▶ **DATA FOR ANALYSIS**
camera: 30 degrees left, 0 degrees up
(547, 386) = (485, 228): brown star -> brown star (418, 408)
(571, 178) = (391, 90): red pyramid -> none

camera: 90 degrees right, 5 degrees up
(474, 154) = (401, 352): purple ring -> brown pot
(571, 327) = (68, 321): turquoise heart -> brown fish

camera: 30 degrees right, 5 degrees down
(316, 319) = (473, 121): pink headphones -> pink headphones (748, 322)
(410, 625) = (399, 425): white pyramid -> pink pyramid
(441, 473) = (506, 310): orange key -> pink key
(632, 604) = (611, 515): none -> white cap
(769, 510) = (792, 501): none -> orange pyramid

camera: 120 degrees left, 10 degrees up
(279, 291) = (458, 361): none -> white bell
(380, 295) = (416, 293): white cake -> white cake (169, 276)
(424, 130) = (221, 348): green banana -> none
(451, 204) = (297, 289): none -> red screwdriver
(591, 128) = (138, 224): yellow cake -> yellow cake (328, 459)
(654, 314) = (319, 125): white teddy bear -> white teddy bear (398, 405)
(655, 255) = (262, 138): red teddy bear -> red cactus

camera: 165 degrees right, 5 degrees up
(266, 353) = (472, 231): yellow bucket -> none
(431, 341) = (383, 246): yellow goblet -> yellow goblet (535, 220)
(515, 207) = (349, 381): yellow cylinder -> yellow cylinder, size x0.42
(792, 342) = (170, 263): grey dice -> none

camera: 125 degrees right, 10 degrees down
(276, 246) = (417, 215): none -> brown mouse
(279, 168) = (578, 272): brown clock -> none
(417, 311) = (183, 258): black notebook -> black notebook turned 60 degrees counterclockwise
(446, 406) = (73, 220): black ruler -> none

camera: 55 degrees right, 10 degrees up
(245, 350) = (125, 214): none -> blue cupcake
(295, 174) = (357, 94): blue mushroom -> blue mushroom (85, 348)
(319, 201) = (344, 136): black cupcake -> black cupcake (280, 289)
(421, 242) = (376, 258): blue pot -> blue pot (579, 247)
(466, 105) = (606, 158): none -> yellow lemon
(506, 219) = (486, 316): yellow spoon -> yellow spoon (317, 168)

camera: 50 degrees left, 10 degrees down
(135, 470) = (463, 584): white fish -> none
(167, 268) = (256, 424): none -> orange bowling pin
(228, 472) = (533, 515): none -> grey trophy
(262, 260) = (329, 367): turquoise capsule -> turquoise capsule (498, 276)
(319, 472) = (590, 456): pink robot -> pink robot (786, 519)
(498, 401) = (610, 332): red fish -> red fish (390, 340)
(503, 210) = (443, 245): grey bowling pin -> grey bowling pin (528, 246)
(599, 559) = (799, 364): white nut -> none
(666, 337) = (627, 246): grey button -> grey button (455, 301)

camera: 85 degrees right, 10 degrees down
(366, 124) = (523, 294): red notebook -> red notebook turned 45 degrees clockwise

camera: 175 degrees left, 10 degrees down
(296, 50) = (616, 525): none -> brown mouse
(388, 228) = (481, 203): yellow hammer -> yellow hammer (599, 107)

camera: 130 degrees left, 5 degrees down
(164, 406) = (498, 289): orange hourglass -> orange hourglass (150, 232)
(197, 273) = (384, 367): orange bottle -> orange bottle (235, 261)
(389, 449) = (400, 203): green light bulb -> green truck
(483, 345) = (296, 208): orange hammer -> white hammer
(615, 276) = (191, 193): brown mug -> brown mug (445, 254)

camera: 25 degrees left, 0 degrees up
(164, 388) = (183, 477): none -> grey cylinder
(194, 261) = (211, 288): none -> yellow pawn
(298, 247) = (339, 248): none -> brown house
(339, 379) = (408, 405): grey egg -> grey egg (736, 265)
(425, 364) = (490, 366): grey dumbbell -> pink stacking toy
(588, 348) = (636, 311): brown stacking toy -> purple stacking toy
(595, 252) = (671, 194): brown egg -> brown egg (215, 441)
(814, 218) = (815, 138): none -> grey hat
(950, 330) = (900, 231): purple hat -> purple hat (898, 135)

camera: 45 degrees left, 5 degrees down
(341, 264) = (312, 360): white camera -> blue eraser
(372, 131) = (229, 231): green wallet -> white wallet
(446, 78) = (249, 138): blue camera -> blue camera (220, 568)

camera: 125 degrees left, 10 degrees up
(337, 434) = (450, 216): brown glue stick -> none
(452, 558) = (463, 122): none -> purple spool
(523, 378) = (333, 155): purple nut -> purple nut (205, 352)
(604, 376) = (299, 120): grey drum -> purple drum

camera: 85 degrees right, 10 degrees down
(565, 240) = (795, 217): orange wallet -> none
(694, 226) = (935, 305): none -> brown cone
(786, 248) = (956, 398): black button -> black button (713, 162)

▶ **WHAT TO WORK ON**
Starting at the top of the data above, repeat every line exactly until the line containing "(571, 327) = (68, 321): turquoise" has been given, then stop.

▶ **RESPONSE AREA**
camera: 30 degrees left, 0 degrees up
(547, 386) = (485, 228): brown star -> brown star (418, 408)
(571, 178) = (391, 90): red pyramid -> none

camera: 90 degrees right, 5 degrees up
(474, 154) = (401, 352): purple ring -> brown pot
(571, 327) = (68, 321): turquoise heart -> brown fish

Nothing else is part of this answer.